● **WHAT IS BEING ASKED**:
Below is a listing. Copy each line of it that holds the word "rose".

● **DATA RECORDS**:
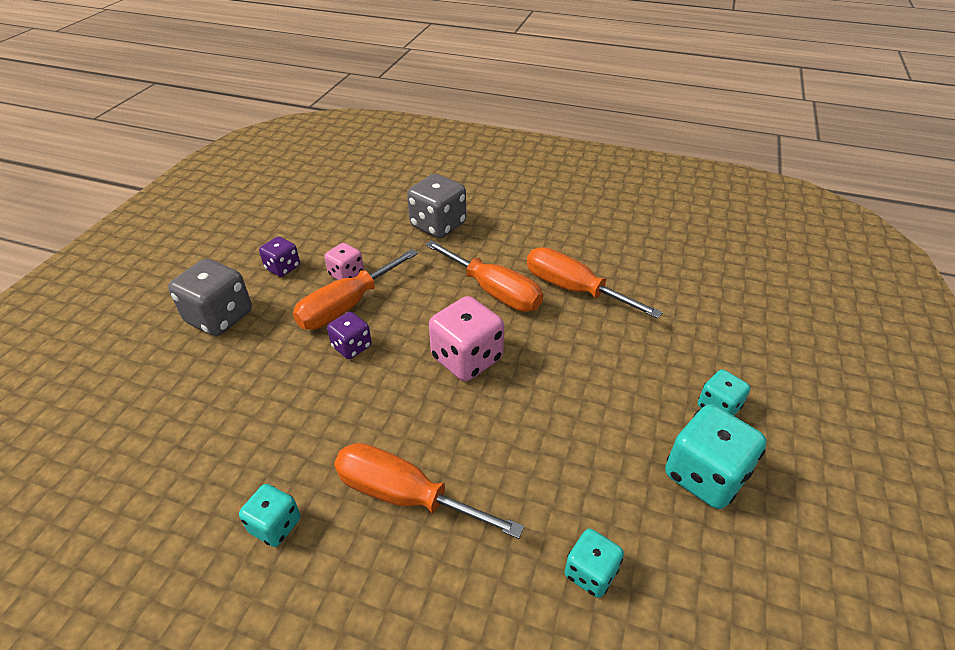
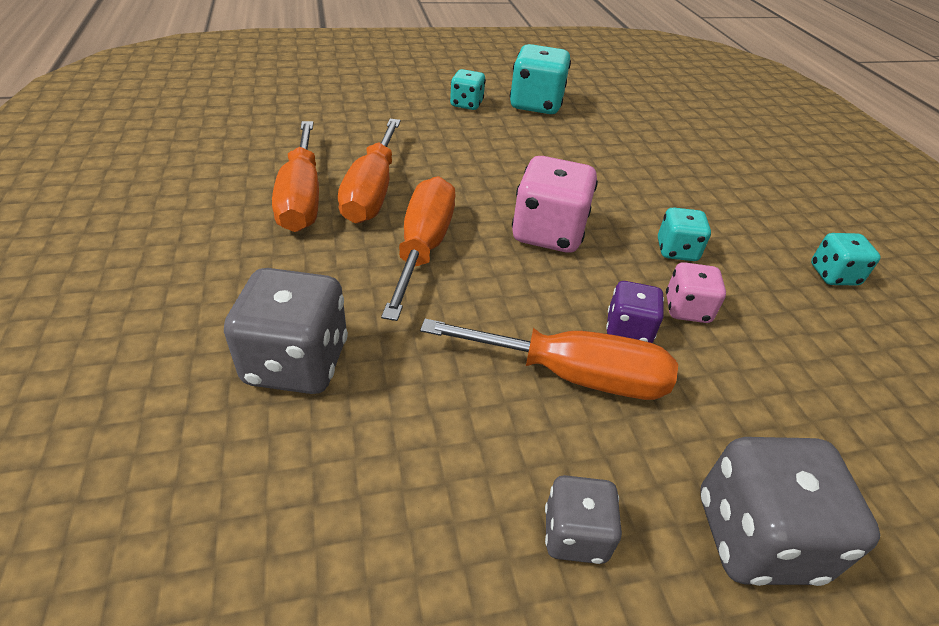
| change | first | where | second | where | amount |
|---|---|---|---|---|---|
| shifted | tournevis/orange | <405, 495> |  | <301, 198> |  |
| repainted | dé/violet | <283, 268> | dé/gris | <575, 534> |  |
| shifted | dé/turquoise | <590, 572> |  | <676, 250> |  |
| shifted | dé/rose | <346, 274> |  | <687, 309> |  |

--

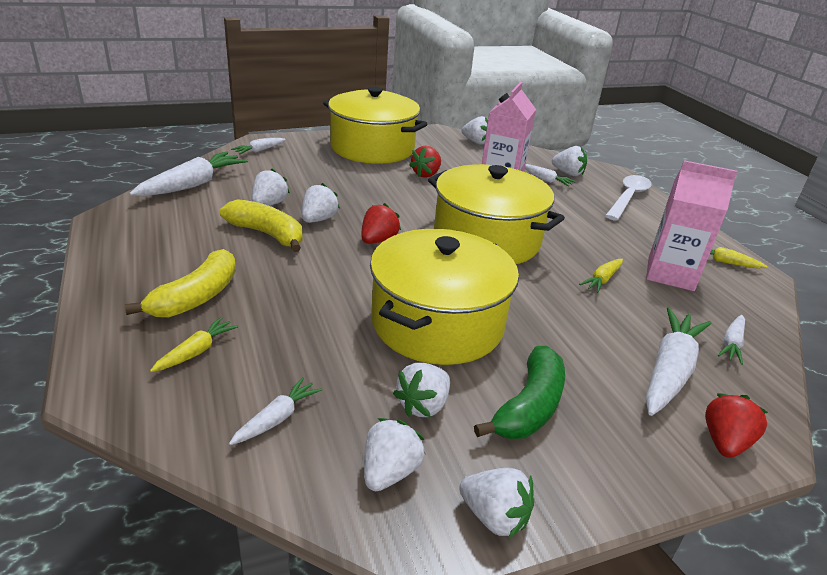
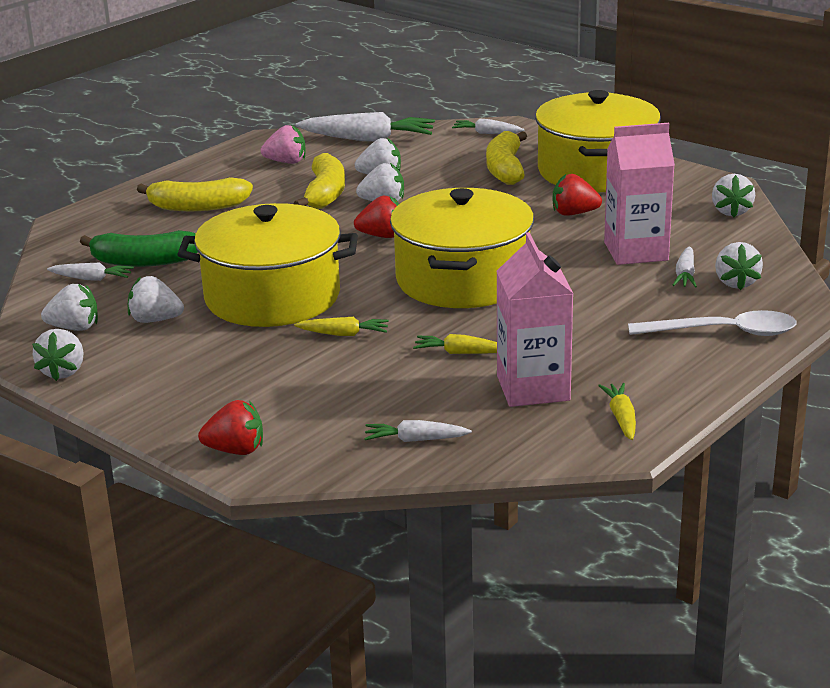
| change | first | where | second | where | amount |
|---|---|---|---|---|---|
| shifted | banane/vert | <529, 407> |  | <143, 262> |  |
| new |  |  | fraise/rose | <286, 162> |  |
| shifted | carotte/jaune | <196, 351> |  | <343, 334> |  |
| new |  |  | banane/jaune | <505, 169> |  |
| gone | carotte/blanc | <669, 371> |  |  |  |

● **TASK RESPONSE**:
| shifted | dé/rose | <346, 274> |  | <687, 309> |  |
| new |  |  | fraise/rose | <286, 162> |  |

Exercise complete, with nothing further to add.